BEGIN

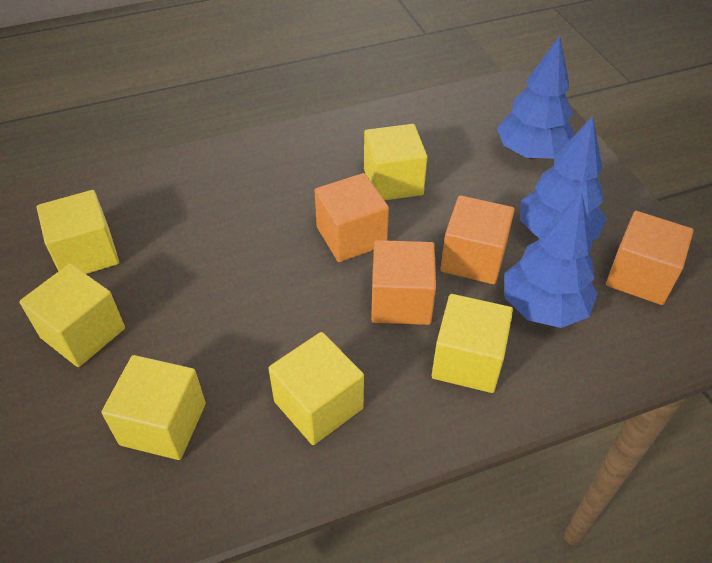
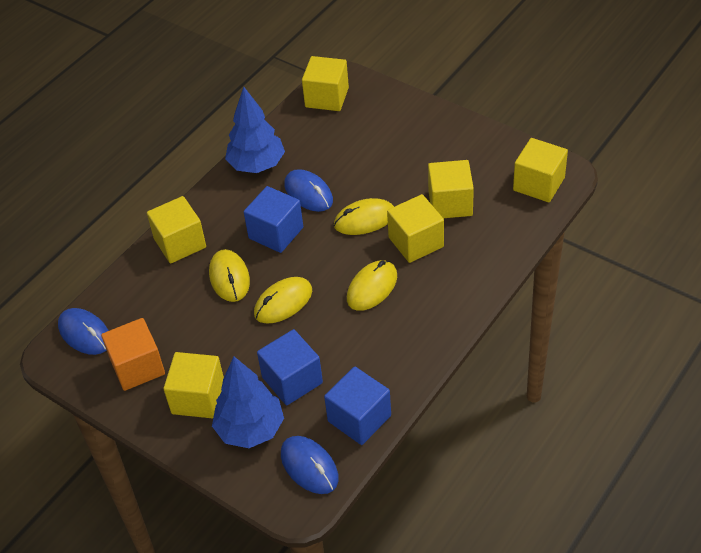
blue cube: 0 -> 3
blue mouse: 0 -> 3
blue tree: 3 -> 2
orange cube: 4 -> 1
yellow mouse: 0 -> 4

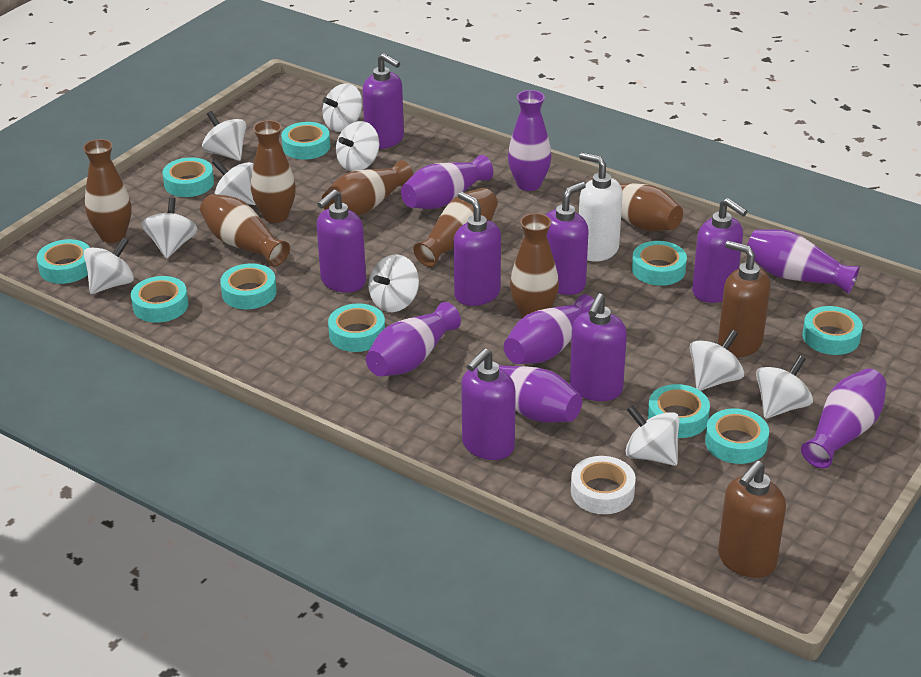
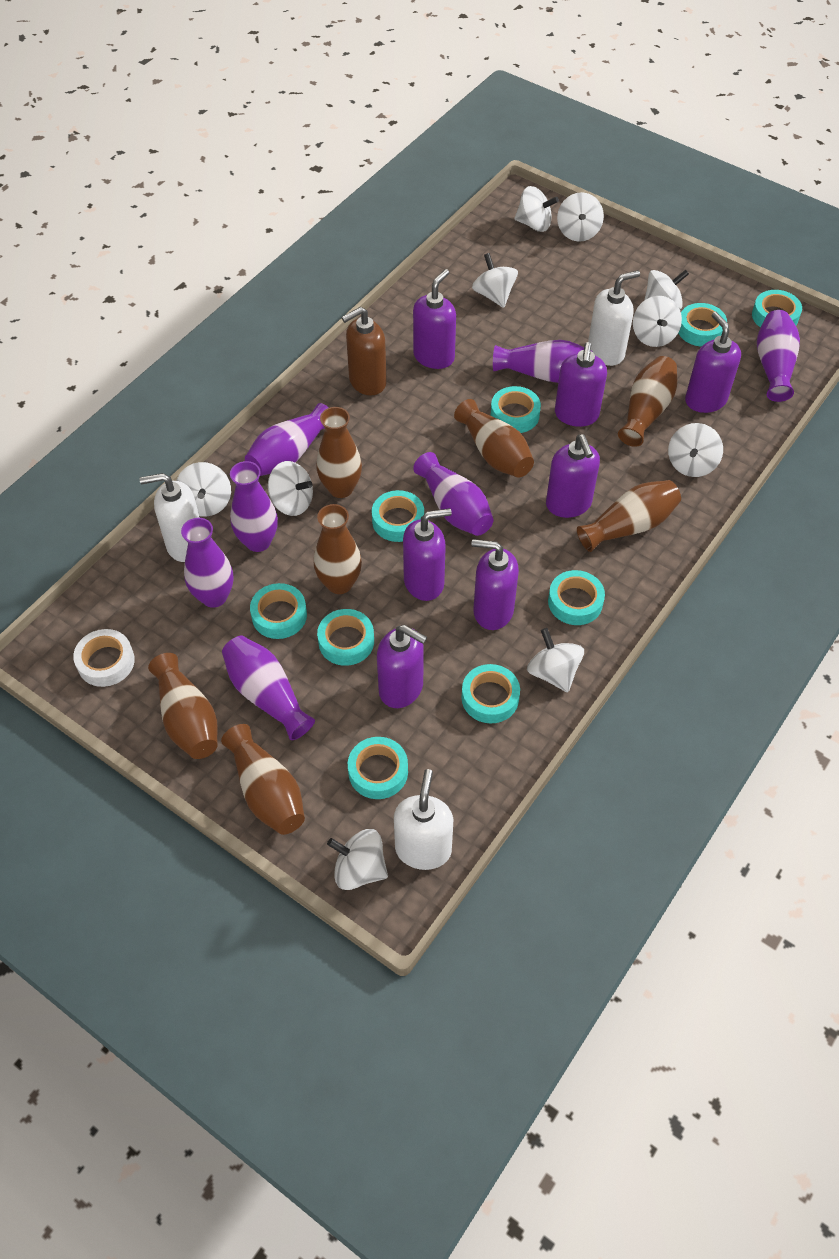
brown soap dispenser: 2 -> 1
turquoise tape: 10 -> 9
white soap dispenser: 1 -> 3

END

### Try it
Read through the entries above, and wherever a line holds the string "soap", copy it.

### Exercise response
brown soap dispenser: 2 -> 1
white soap dispenser: 1 -> 3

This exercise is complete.